- **Try it**: Transcribe the records that follow. Keep every word exactly, and drop the pictures.

── Entries provided

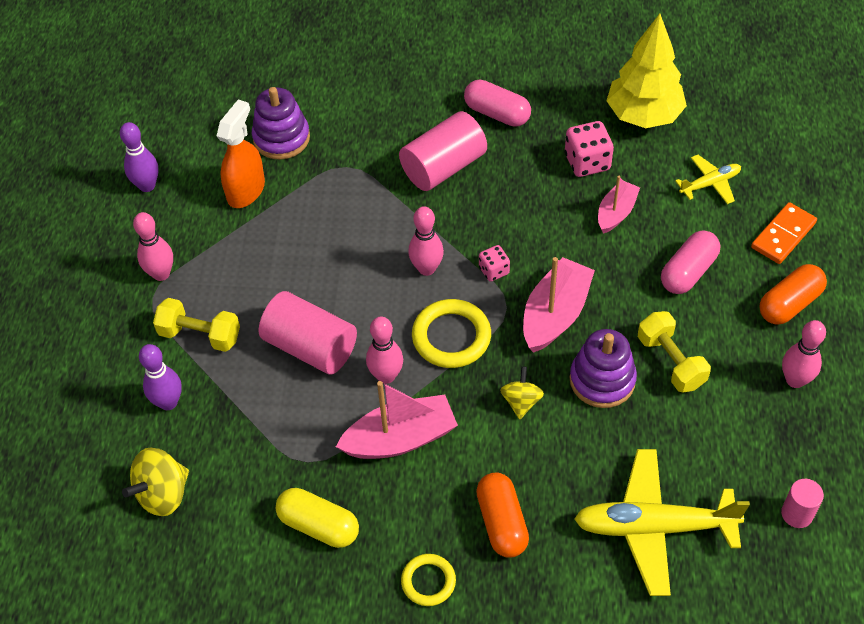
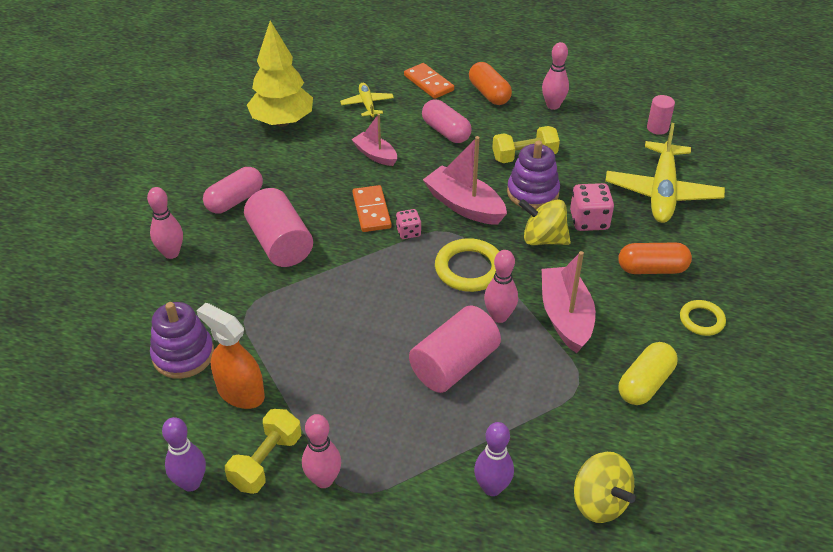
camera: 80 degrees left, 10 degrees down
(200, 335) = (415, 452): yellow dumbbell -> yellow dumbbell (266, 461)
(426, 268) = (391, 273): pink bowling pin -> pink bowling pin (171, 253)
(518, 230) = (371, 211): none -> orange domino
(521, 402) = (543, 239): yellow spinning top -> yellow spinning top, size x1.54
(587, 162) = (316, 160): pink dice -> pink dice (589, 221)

────

- **Response to this task**:
camera: 80 degrees left, 10 degrees down
(200, 335) = (415, 452): yellow dumbbell -> yellow dumbbell (266, 461)
(426, 268) = (391, 273): pink bowling pin -> pink bowling pin (171, 253)
(518, 230) = (371, 211): none -> orange domino
(521, 402) = (543, 239): yellow spinning top -> yellow spinning top, size x1.54
(587, 162) = (316, 160): pink dice -> pink dice (589, 221)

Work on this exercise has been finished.